STATED EXERCISE - Rewrite the material from the line containing "Partnered with Jeong" down to the line containing "Syndrome Man [82, 814]", with "Partnered" swapped for "Paired" and nothing else changed.

───

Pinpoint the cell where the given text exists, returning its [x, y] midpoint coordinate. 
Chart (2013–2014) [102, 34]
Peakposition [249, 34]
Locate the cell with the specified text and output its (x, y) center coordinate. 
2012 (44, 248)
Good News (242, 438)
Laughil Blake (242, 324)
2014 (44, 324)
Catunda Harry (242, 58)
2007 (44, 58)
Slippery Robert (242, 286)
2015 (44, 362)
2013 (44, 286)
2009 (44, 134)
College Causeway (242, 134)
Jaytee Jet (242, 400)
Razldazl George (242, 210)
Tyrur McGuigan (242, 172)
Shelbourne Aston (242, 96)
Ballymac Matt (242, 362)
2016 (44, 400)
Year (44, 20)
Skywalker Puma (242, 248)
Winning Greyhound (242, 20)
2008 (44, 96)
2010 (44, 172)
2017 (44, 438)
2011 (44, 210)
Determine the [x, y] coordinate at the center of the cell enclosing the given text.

───

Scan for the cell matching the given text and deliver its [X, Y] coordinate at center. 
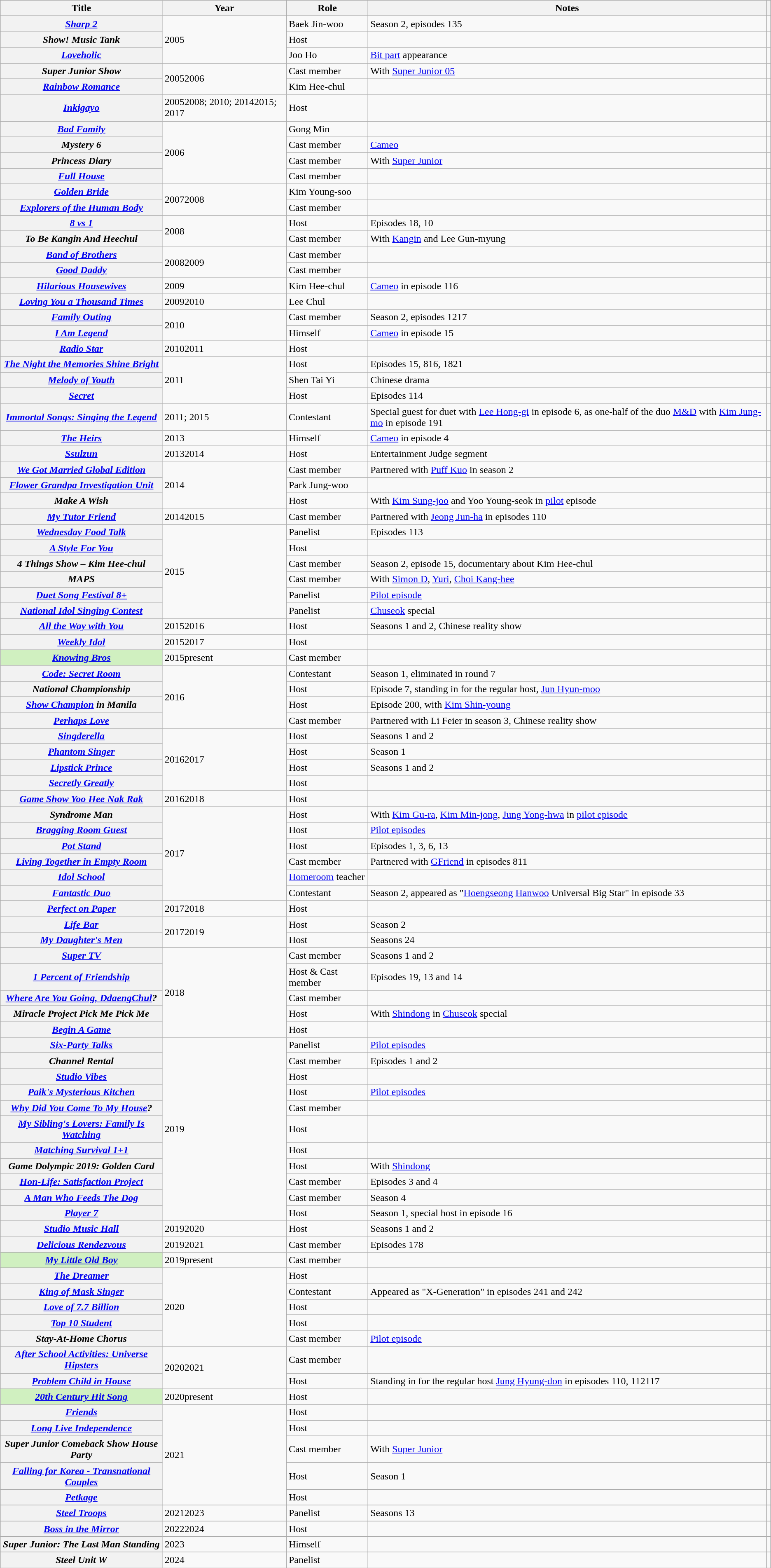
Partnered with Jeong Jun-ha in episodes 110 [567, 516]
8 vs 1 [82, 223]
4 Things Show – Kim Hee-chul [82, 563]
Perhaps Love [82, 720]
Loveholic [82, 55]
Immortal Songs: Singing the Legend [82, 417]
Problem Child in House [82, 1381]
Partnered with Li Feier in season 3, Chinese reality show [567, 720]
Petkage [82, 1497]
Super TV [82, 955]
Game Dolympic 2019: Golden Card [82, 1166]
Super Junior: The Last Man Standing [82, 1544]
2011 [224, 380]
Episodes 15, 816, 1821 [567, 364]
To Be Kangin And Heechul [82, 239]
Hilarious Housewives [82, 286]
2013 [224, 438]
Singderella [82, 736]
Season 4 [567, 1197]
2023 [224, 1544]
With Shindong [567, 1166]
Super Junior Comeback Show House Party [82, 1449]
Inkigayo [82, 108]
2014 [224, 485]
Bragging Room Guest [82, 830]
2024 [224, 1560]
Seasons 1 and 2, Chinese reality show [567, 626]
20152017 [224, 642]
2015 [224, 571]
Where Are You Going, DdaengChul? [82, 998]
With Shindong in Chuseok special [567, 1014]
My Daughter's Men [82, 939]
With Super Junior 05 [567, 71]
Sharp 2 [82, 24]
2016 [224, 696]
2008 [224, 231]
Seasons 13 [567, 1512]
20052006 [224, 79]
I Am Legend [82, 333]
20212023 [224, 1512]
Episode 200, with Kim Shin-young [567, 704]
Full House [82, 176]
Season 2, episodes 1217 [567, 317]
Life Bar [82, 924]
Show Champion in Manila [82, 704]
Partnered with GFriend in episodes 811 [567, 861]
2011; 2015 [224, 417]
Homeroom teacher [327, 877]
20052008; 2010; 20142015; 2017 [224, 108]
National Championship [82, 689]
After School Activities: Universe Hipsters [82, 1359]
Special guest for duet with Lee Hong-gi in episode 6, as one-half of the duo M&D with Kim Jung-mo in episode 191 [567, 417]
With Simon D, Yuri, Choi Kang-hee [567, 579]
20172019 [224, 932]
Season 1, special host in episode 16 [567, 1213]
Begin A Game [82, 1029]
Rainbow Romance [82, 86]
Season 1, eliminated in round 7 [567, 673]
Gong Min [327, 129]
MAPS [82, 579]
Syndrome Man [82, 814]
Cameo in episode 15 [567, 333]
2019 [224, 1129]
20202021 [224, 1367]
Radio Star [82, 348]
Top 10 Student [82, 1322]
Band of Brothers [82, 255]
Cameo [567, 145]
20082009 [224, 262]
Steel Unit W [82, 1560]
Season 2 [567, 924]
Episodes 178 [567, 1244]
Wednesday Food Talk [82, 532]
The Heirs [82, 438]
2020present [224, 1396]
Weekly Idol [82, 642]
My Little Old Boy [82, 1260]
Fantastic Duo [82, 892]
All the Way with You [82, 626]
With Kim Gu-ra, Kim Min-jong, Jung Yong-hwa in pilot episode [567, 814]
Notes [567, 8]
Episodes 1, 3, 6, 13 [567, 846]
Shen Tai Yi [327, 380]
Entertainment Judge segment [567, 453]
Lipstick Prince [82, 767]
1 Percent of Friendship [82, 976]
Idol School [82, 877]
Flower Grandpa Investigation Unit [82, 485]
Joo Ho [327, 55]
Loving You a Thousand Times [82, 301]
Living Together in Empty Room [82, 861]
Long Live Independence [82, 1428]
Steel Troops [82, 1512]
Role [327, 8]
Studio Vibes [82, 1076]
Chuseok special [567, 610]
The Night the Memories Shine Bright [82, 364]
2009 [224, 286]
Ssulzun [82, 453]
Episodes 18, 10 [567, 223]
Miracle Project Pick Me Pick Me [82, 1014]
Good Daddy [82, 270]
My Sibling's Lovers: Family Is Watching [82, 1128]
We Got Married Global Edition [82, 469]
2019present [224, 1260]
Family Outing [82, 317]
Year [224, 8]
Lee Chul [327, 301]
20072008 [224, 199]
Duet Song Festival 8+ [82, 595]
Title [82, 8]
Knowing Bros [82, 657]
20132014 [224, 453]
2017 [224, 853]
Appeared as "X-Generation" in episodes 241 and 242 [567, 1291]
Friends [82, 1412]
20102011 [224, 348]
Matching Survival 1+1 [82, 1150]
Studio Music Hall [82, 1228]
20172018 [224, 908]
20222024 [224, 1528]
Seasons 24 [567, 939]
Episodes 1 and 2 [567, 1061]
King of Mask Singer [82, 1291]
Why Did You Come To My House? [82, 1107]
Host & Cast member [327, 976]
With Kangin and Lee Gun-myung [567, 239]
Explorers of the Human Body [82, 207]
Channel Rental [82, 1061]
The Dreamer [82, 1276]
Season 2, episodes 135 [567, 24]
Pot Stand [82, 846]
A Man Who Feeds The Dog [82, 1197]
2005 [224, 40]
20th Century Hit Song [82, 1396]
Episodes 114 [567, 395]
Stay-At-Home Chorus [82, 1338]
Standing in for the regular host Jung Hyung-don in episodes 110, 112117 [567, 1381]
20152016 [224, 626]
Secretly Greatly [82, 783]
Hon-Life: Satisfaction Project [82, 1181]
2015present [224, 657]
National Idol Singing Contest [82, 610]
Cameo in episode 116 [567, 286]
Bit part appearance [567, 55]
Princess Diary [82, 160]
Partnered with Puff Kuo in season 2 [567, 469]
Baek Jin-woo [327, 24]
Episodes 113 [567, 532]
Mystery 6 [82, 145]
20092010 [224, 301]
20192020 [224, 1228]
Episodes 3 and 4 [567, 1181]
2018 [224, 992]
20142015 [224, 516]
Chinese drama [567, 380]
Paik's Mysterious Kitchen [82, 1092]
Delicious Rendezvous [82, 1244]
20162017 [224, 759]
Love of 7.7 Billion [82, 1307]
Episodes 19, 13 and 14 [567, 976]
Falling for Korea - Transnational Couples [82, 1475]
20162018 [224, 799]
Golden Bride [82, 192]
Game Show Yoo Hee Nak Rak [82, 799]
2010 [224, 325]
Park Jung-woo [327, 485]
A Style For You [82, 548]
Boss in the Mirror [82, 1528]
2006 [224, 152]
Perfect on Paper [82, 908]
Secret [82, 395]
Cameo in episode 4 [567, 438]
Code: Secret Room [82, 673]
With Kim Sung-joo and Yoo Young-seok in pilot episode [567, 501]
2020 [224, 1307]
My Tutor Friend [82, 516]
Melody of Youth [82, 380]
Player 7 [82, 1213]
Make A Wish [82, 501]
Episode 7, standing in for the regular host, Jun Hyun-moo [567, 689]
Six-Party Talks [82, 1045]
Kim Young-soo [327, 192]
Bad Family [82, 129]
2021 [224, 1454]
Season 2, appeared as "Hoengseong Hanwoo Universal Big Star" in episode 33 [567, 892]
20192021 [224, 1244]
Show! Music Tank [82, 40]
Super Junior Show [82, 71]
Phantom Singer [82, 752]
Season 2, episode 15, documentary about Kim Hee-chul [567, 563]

───

SOLUTION TO THIS EXERCISE -
Paired with Jeong Jun-ha in episodes 110 [567, 516]
8 vs 1 [82, 223]
4 Things Show – Kim Hee-chul [82, 563]
Perhaps Love [82, 720]
Loveholic [82, 55]
Immortal Songs: Singing the Legend [82, 417]
Problem Child in House [82, 1381]
Paired with Li Feier in season 3, Chinese reality show [567, 720]
Petkage [82, 1497]
Super TV [82, 955]
Game Dolympic 2019: Golden Card [82, 1166]
Super Junior: The Last Man Standing [82, 1544]
2011 [224, 380]
Episodes 15, 816, 1821 [567, 364]
To Be Kangin And Heechul [82, 239]
Hilarious Housewives [82, 286]
2013 [224, 438]
Singderella [82, 736]
Season 4 [567, 1197]
2023 [224, 1544]
With Shindong [567, 1166]
Super Junior Comeback Show House Party [82, 1449]
Inkigayo [82, 108]
2014 [224, 485]
Bragging Room Guest [82, 830]
2024 [224, 1560]
Seasons 1 and 2, Chinese reality show [567, 626]
20152017 [224, 642]
2015 [224, 571]
Where Are You Going, DdaengChul? [82, 998]
With Shindong in Chuseok special [567, 1014]
My Daughter's Men [82, 939]
With Super Junior 05 [567, 71]
Sharp 2 [82, 24]
2016 [224, 696]
2008 [224, 231]
Seasons 13 [567, 1512]
20052006 [224, 79]
I Am Legend [82, 333]
20212023 [224, 1512]
Episode 200, with Kim Shin-young [567, 704]
Full House [82, 176]
Season 2, episodes 1217 [567, 317]
Life Bar [82, 924]
Show Champion in Manila [82, 704]
Paired with GFriend in episodes 811 [567, 861]
2011; 2015 [224, 417]
Homeroom teacher [327, 877]
20052008; 2010; 20142015; 2017 [224, 108]
National Championship [82, 689]
After School Activities: Universe Hipsters [82, 1359]
Special guest for duet with Lee Hong-gi in episode 6, as one-half of the duo M&D with Kim Jung-mo in episode 191 [567, 417]
With Simon D, Yuri, Choi Kang-hee [567, 579]
20172019 [224, 932]
Season 1, special host in episode 16 [567, 1213]
Begin A Game [82, 1029]
Rainbow Romance [82, 86]
Season 1, eliminated in round 7 [567, 673]
Gong Min [327, 129]
MAPS [82, 579]
Syndrome Man [82, 814]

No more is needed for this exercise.